◆ What the task requires: Return the data below unaltered, but strip out the pictures.

◆ Data shown:
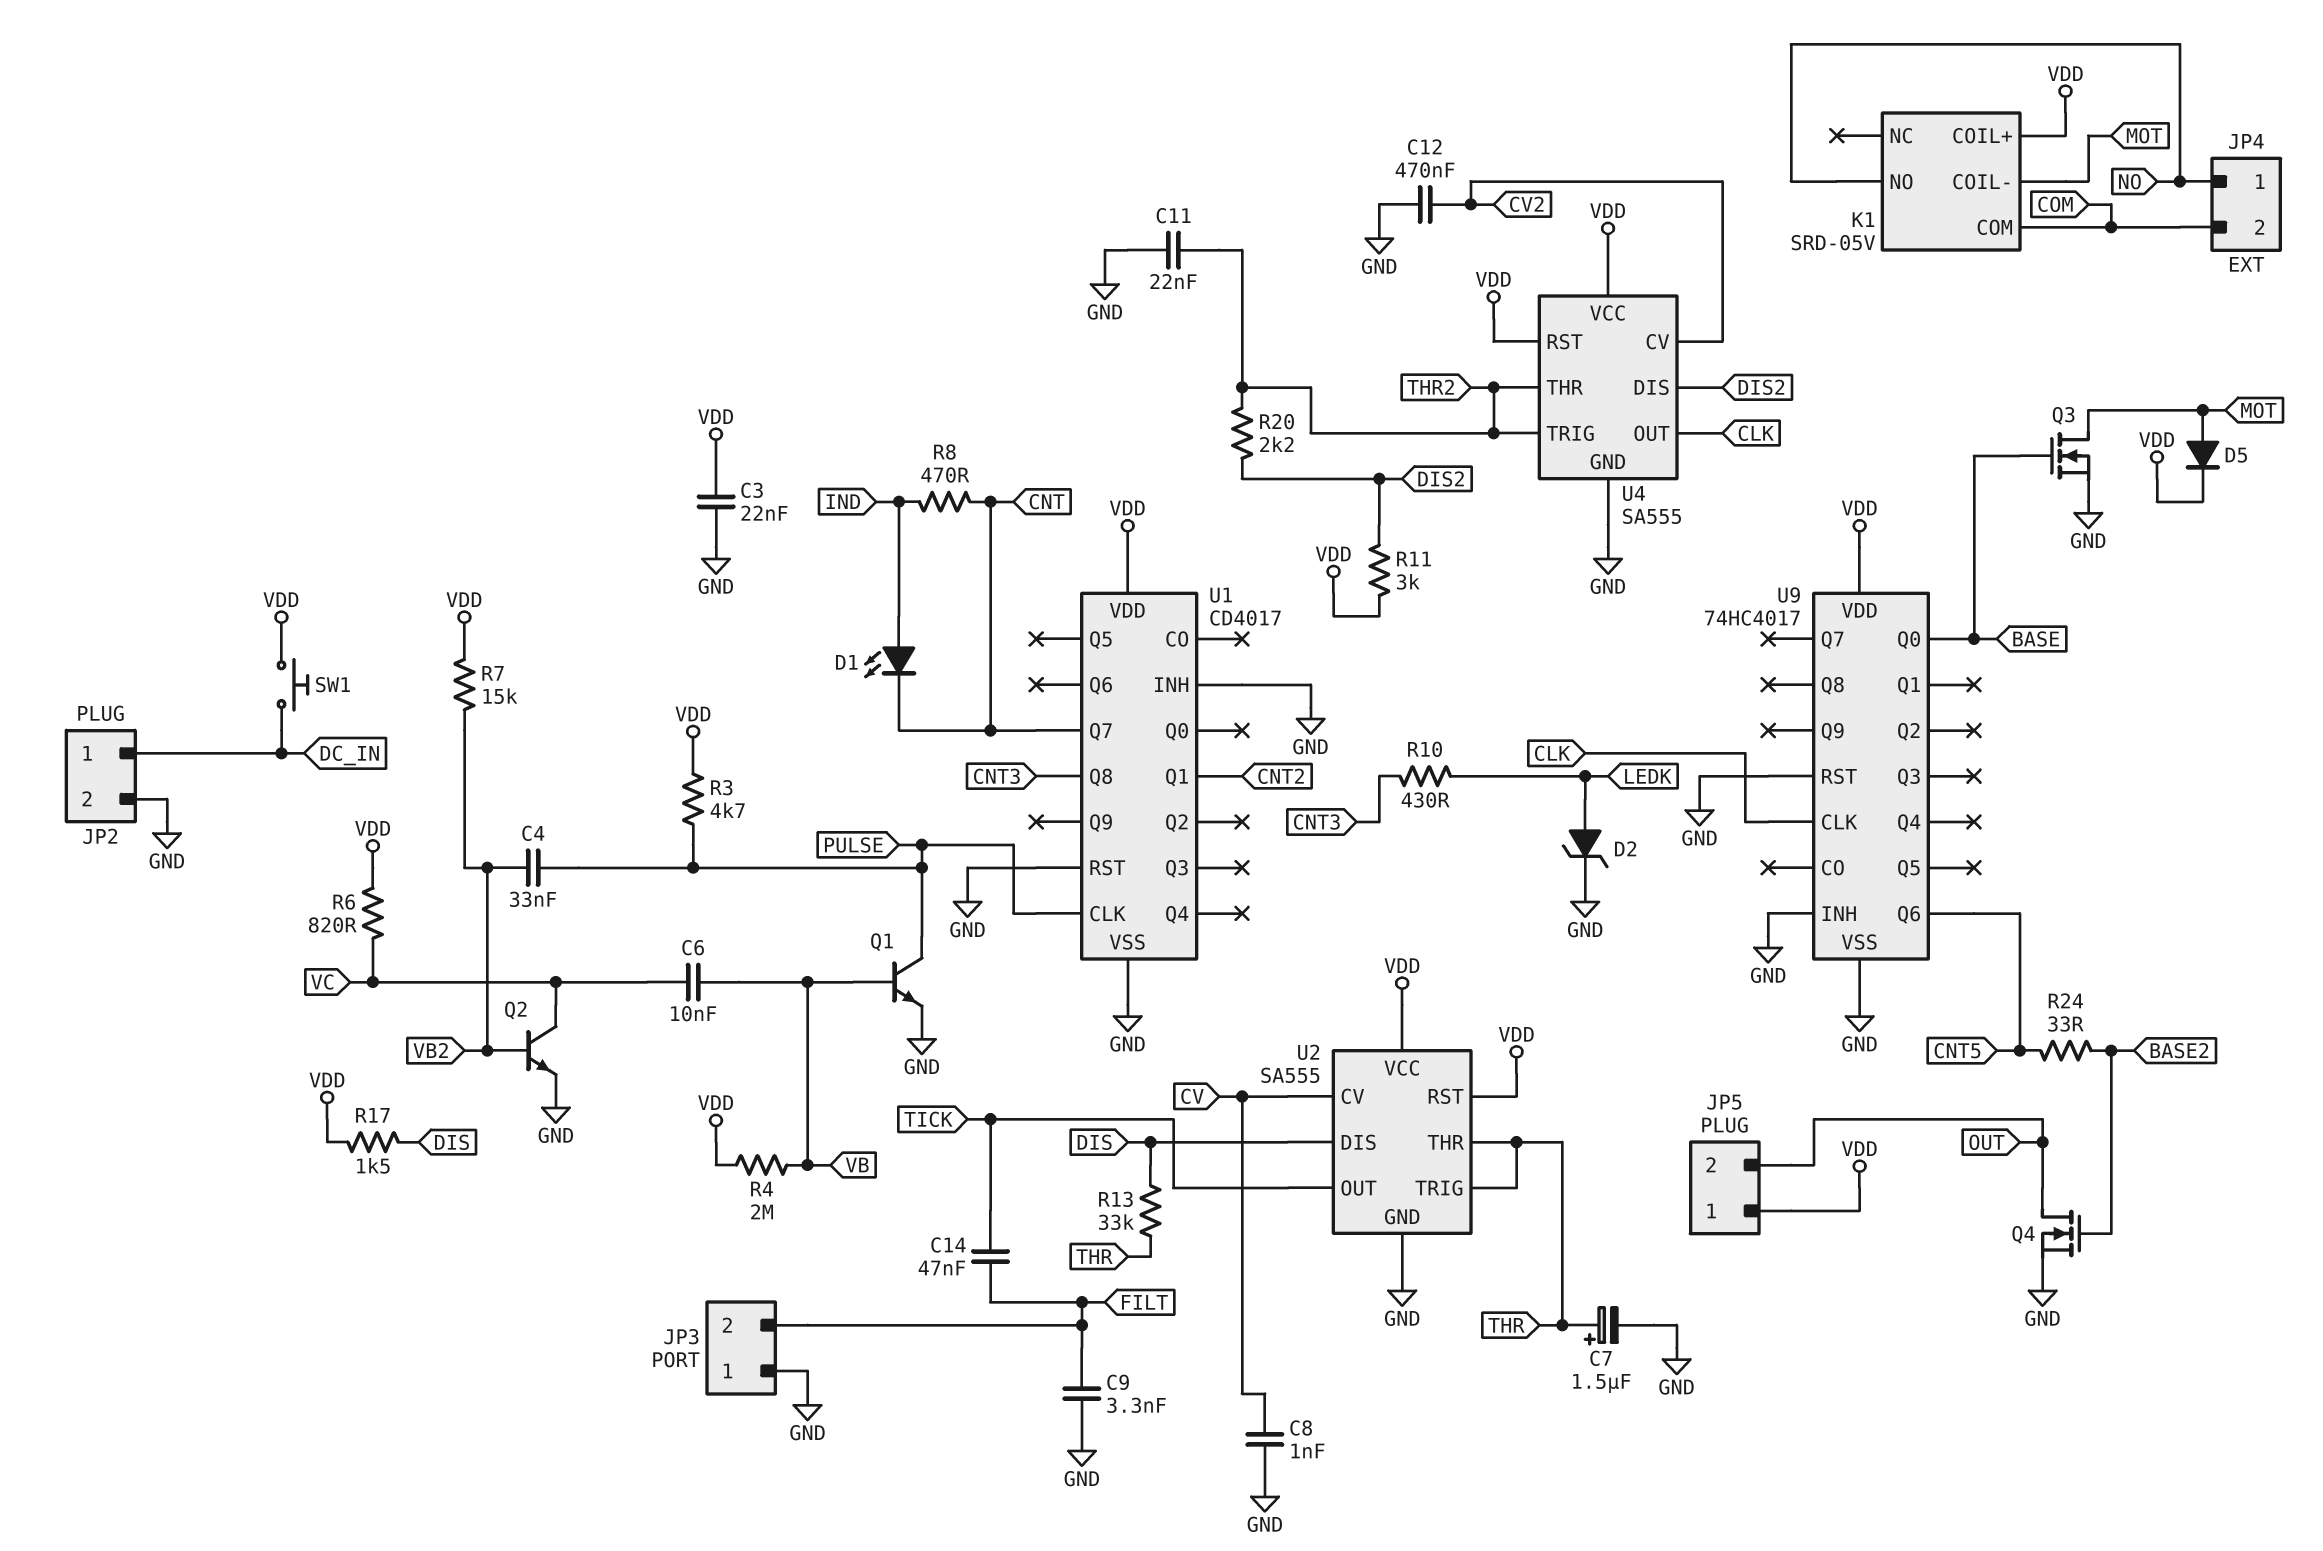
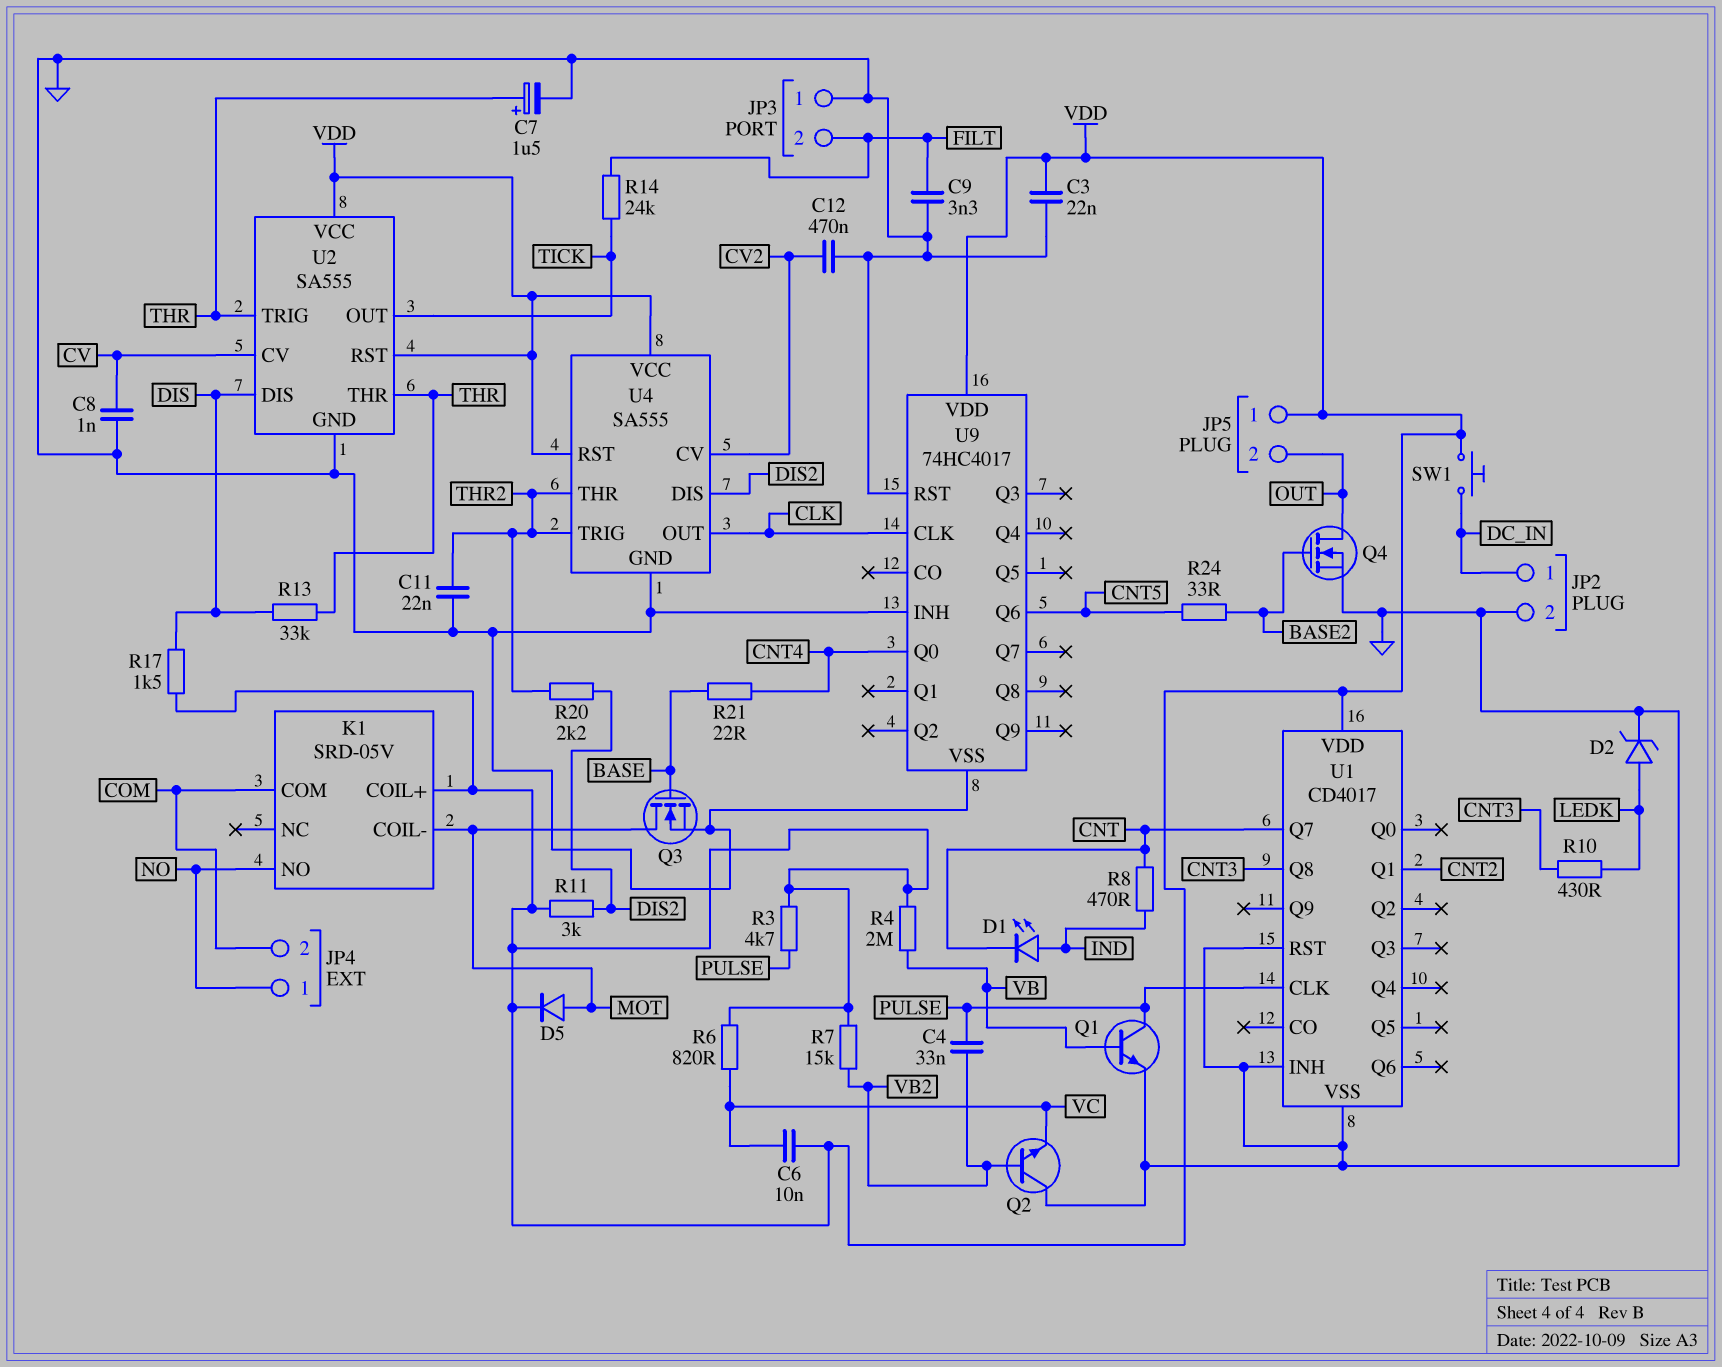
C6: 10nF (VB, VC) -> 10nF (VC, VDD)
C14: 47nF (FILT, TICK) -> none
Q2: NPN (B VB2, C VC, E GND) -> NPN (B VB2, C GND, E VC)
R14: none -> 24k (FILT, TICK)
R21: none -> 22 (BASE, CNT4)
U9 pin Q0: BASE -> CNT4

◆ Solved exercise:
C6: 10nF (VB, VC) -> 10nF (VC, VDD)
C14: 47nF (FILT, TICK) -> none
Q2: NPN (B VB2, C VC, E GND) -> NPN (B VB2, C GND, E VC)
R14: none -> 24k (FILT, TICK)
R21: none -> 22 (BASE, CNT4)
U9 pin Q0: BASE -> CNT4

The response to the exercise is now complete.